Data excerpt:
****************************************
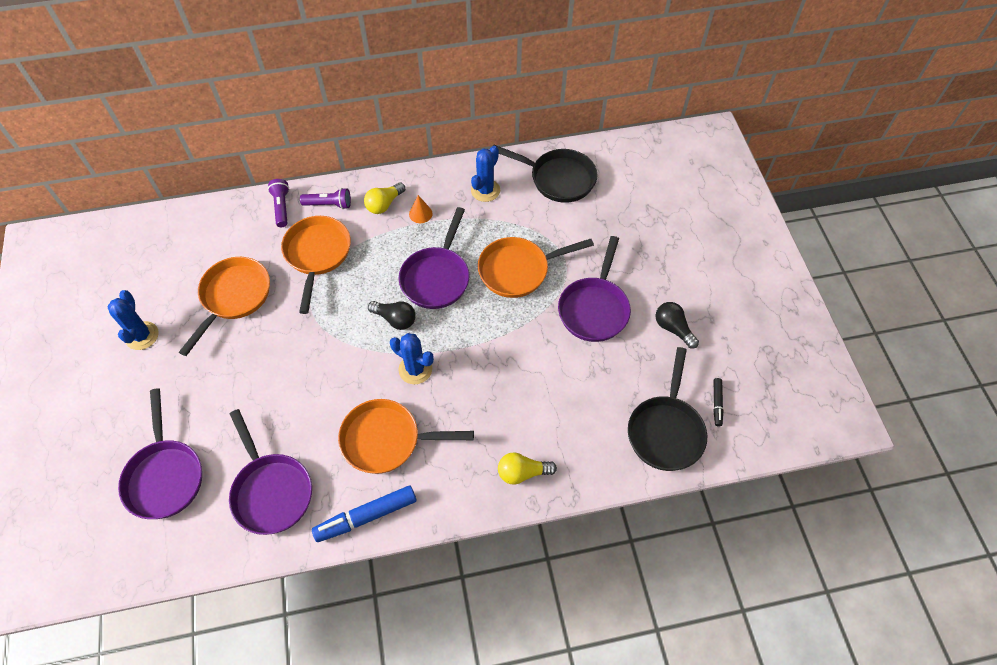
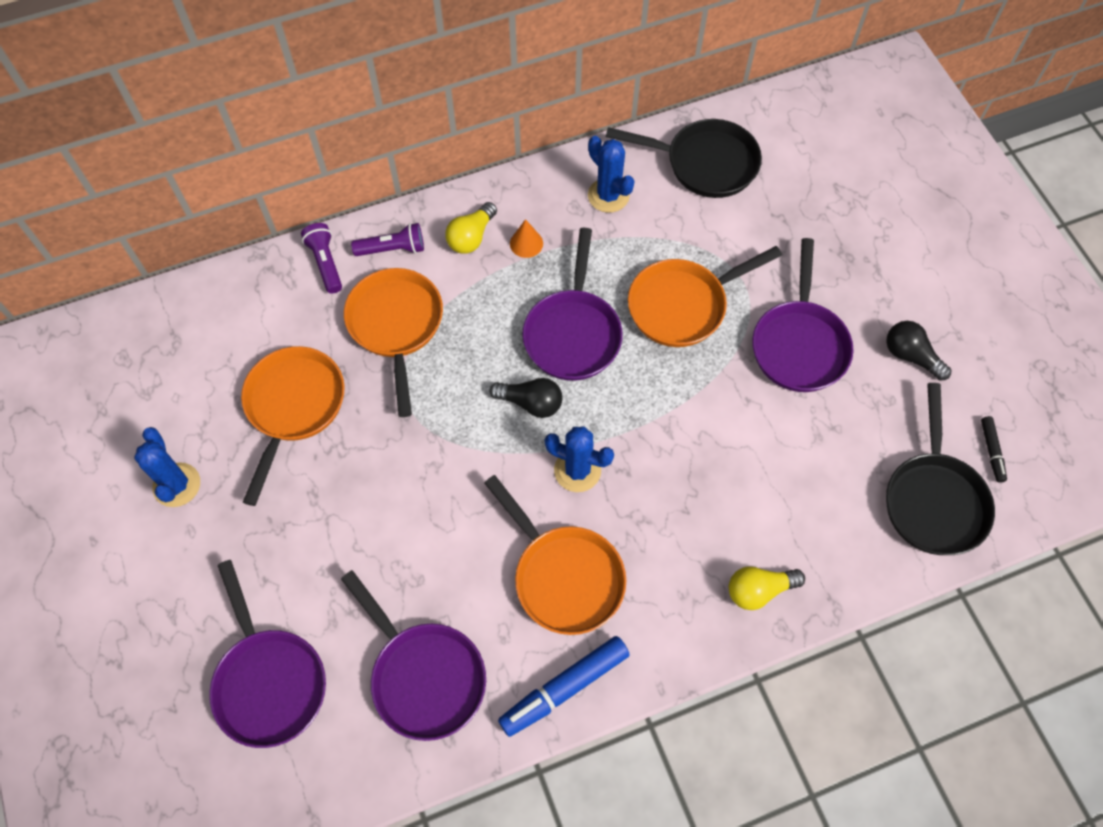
camera: 10 degrees left, 5 degrees up
(386, 440) = (564, 576): orange pan -> orange pan turned 120 degrees counterclockwise
(485, 190) = (608, 195): blue cactus -> blue cactus turned 60 degrees counterclockwise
****************************************
Every word of the data should be reproduced exactly; please omit any pictures.

Worked solution:
camera: 10 degrees left, 5 degrees up
(386, 440) = (564, 576): orange pan -> orange pan turned 120 degrees counterclockwise
(485, 190) = (608, 195): blue cactus -> blue cactus turned 60 degrees counterclockwise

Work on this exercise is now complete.